» What needs to be done: Please copy each line of the records below that holds the word "toothbrush".

» Available data:
§
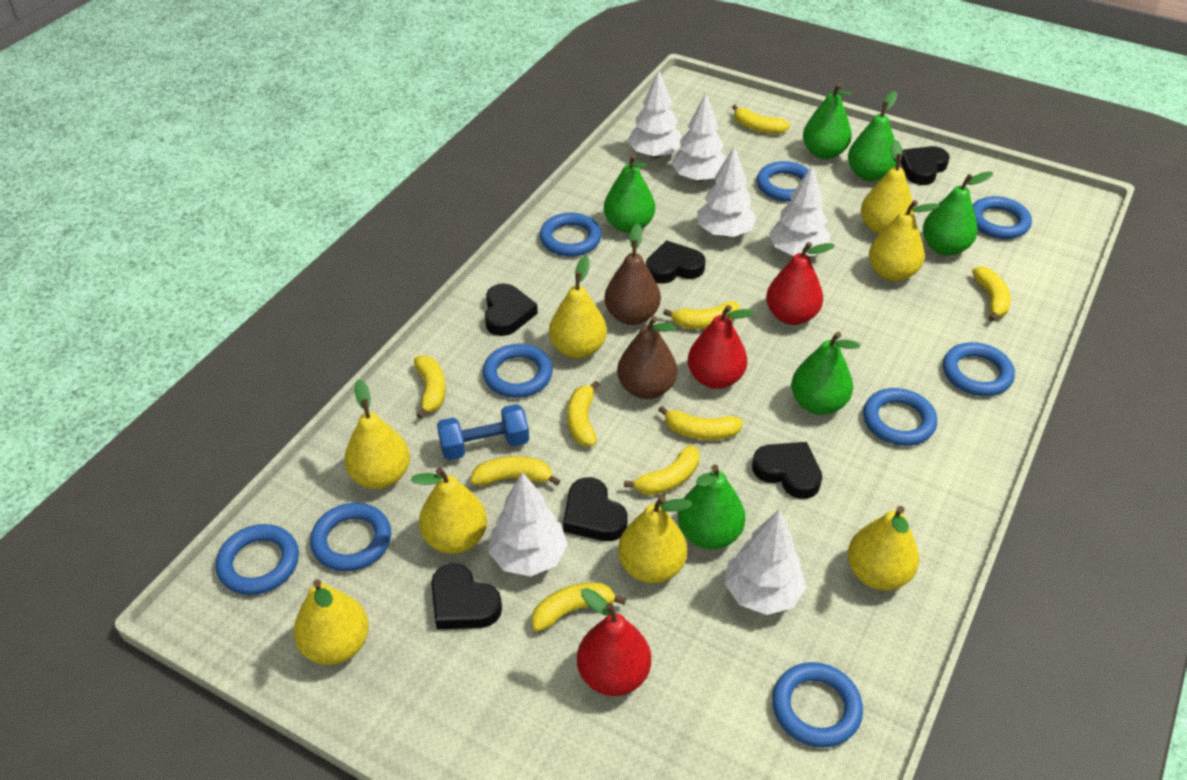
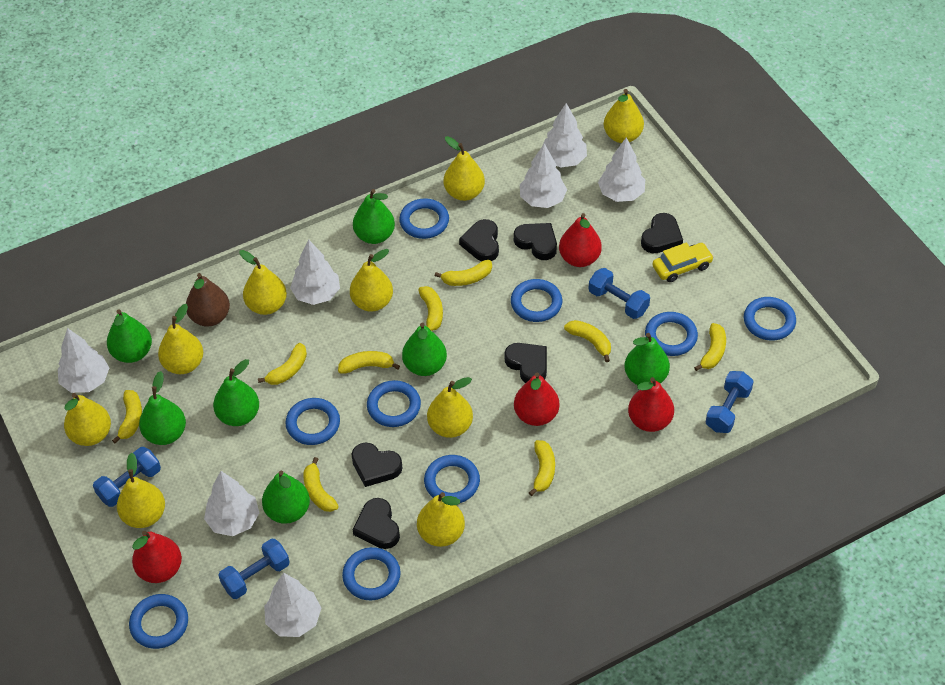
blue dumbbell: 1 -> 4
brown pear: 2 -> 1
green pear: 6 -> 7
red pear: 3 -> 4
white tree: 6 -> 7
yellow car: 0 -> 1
yellow pear: 8 -> 9

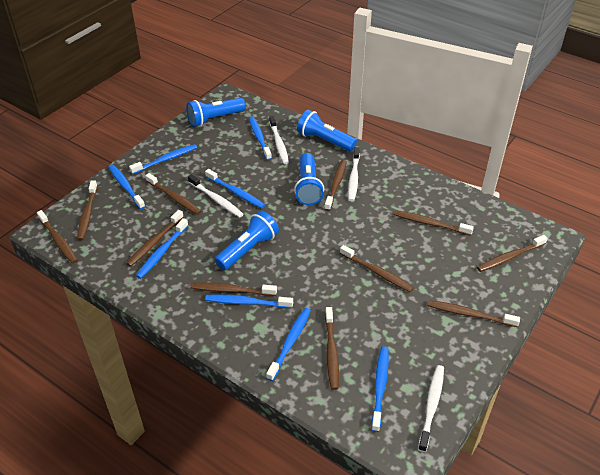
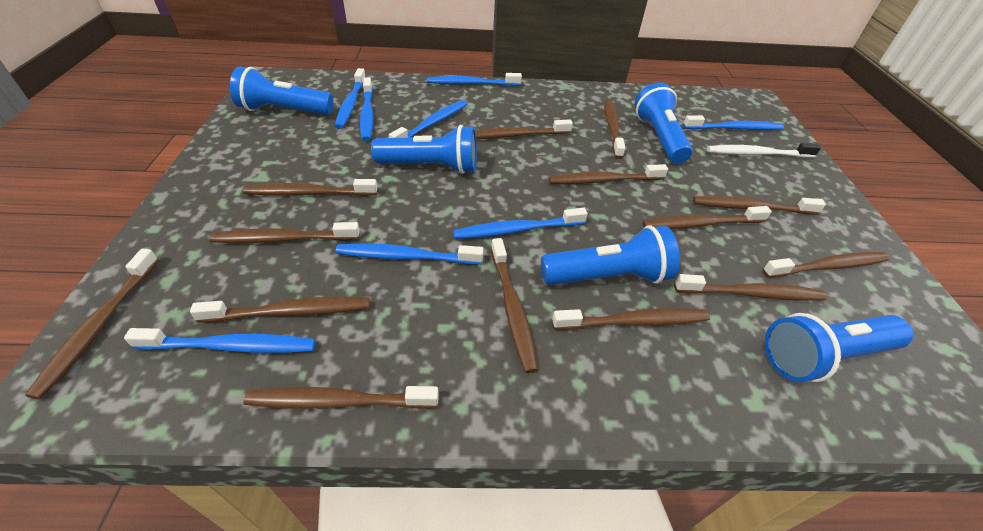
blue flashlight: 4 -> 5
brown toothbrush: 11 -> 14
white toothbrush: 4 -> 1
§
» Reply:
brown toothbrush: 11 -> 14
white toothbrush: 4 -> 1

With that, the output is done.